(WHAT YOU WILL DO):
Below are some records; quote exactly the lines from the one that contains "The czapka (turkusowy)" through the one that contains "The czapka (czerwony)", inclusive, and no others.

(RECORDS FOR THE TASK):

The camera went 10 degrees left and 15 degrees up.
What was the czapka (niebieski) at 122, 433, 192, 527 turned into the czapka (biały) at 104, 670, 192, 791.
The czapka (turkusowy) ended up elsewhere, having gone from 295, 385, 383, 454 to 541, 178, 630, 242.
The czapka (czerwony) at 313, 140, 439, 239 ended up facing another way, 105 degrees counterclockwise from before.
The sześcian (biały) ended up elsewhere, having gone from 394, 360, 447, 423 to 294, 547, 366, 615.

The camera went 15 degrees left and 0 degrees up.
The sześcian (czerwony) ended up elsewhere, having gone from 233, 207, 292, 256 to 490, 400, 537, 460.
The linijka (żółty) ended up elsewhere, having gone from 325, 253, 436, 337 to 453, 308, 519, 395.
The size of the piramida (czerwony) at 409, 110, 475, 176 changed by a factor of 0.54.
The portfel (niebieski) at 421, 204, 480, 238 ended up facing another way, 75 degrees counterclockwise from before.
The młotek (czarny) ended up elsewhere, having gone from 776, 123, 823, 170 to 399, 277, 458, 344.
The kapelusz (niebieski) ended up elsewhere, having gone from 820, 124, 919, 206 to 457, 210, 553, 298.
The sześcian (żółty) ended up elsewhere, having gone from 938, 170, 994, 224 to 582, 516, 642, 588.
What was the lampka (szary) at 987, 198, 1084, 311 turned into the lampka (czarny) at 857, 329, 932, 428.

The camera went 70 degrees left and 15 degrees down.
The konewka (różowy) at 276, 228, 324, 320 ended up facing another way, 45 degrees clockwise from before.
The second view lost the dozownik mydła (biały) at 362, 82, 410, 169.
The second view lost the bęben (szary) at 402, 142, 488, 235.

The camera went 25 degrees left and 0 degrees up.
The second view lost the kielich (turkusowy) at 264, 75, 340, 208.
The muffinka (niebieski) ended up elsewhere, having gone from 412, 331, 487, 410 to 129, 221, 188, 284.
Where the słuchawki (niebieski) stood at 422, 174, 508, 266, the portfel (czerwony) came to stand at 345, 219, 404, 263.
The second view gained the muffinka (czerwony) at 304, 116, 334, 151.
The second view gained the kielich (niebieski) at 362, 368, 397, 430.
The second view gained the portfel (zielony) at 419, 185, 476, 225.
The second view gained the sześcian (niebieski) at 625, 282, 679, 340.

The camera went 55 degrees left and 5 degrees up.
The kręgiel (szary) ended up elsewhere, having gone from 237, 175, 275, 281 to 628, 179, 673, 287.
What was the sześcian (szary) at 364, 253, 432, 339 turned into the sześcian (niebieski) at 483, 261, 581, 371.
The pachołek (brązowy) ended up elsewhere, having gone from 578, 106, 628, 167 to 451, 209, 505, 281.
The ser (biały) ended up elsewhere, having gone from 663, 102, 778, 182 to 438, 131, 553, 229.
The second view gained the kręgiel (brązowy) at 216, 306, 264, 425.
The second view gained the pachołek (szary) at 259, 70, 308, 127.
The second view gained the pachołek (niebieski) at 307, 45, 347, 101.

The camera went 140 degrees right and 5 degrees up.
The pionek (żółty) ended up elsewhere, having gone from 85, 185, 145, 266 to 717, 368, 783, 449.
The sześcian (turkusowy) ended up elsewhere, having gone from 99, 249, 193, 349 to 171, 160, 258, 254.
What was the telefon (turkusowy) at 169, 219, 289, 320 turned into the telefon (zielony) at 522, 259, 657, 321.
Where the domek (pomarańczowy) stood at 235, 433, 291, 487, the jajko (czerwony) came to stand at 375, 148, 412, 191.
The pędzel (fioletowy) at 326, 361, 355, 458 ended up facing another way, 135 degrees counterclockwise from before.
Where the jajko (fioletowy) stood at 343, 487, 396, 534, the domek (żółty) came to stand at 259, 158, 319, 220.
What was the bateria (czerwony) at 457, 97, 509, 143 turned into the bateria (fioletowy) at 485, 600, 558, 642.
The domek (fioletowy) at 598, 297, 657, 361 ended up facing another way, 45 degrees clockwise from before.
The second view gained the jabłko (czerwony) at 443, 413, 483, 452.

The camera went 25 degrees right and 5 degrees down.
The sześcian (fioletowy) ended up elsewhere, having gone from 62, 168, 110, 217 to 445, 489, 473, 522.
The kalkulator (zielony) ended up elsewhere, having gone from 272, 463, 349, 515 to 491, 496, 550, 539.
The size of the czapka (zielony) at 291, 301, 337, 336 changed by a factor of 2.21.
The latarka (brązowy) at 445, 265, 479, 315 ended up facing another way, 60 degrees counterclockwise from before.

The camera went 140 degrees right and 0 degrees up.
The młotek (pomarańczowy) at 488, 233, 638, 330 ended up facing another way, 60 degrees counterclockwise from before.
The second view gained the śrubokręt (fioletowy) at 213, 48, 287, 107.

(FINISHED TASK):
The czapka (turkusowy) ended up elsewhere, having gone from 295, 385, 383, 454 to 541, 178, 630, 242.
The czapka (czerwony) at 313, 140, 439, 239 ended up facing another way, 105 degrees counterclockwise from before.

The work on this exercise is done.